◆ RAW DATA ◆
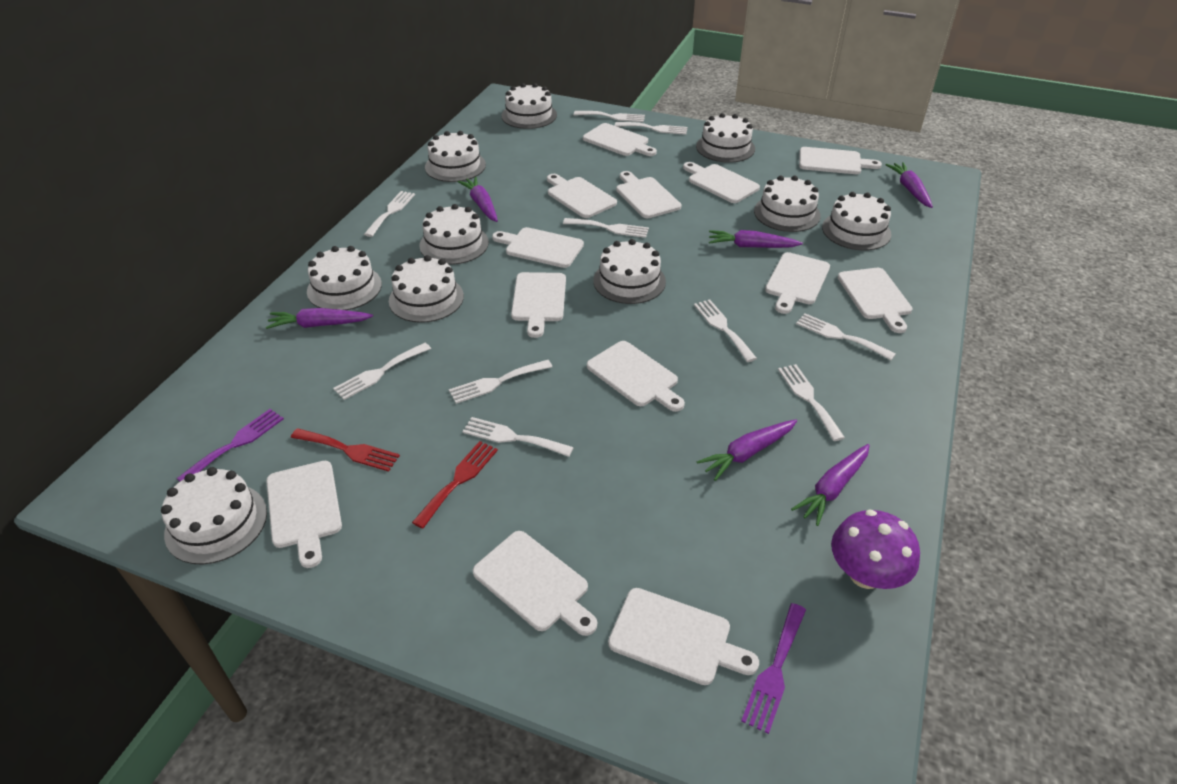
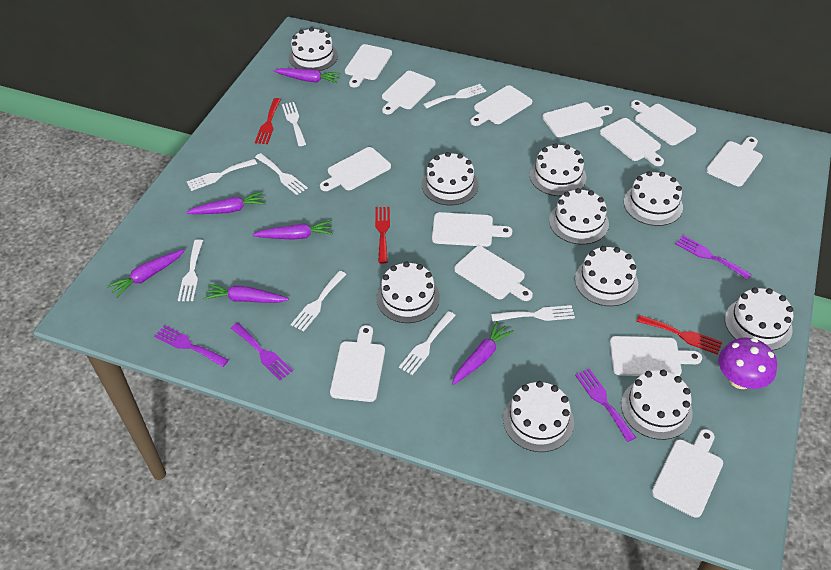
purple fork: 2 -> 4
red fork: 2 -> 3
white fork: 10 -> 8

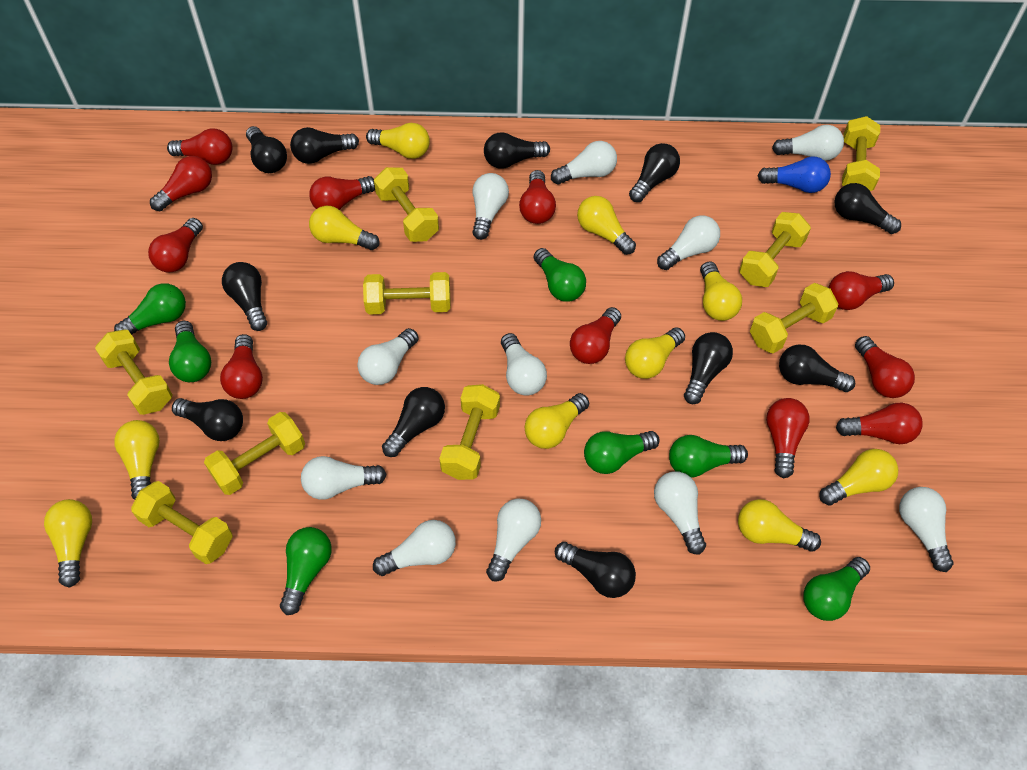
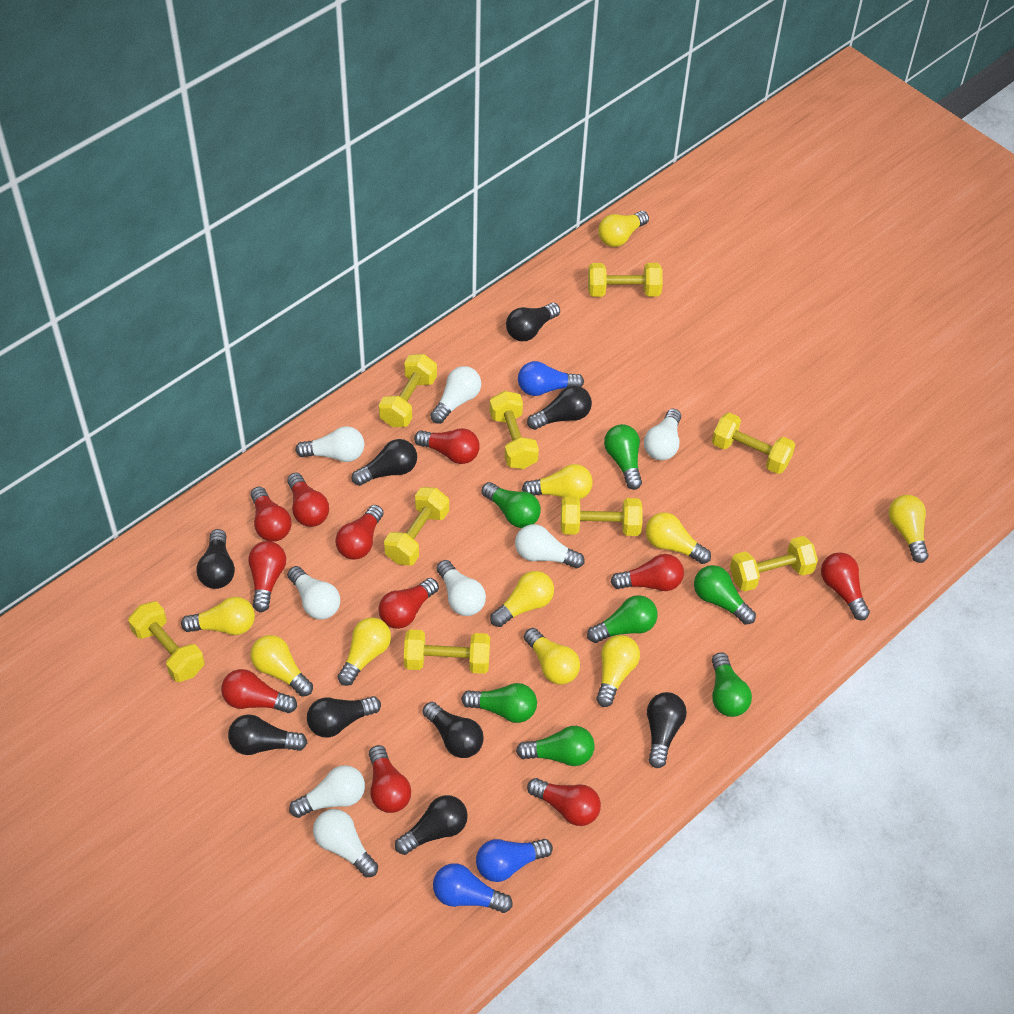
black light bulb: 11 -> 9
blue light bulb: 1 -> 3
white light bulb: 11 -> 8

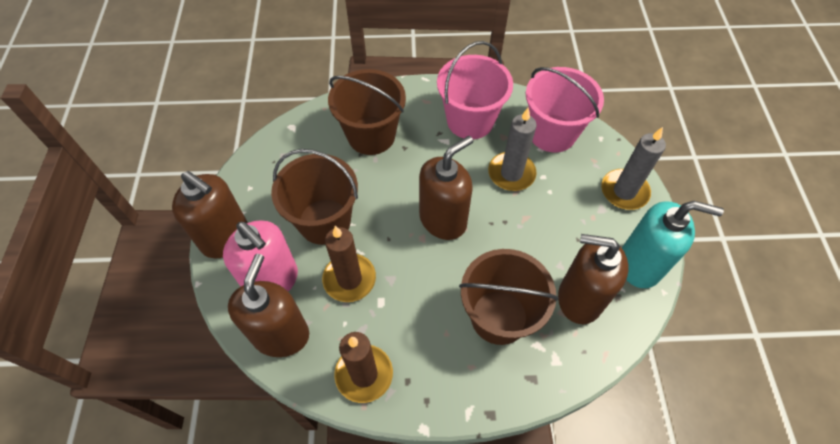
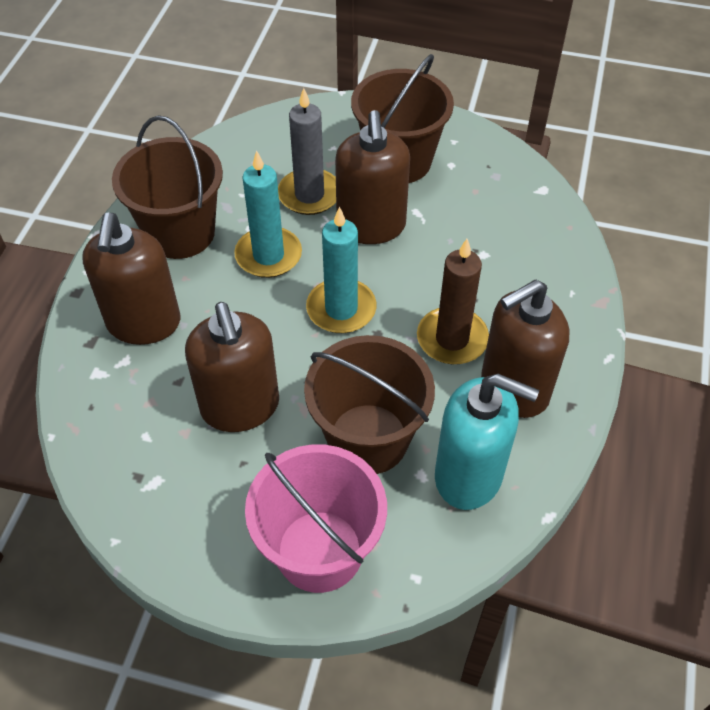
brown candle: 2 -> 1
grey candle: 2 -> 1
pink bucket: 2 -> 1
pink soap dispenser: 1 -> 0
turquoise candle: 0 -> 2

◆ WHAT YOU NEED TO DO ◆
Which lines run from the one containing "white fork: 10 -> 8" to the end of the data above? Set down those lines exactly, and only those, without any pictures.

◆ YOUR RESPONSE ◆
white fork: 10 -> 8

black light bulb: 11 -> 9
blue light bulb: 1 -> 3
white light bulb: 11 -> 8

brown candle: 2 -> 1
grey candle: 2 -> 1
pink bucket: 2 -> 1
pink soap dispenser: 1 -> 0
turquoise candle: 0 -> 2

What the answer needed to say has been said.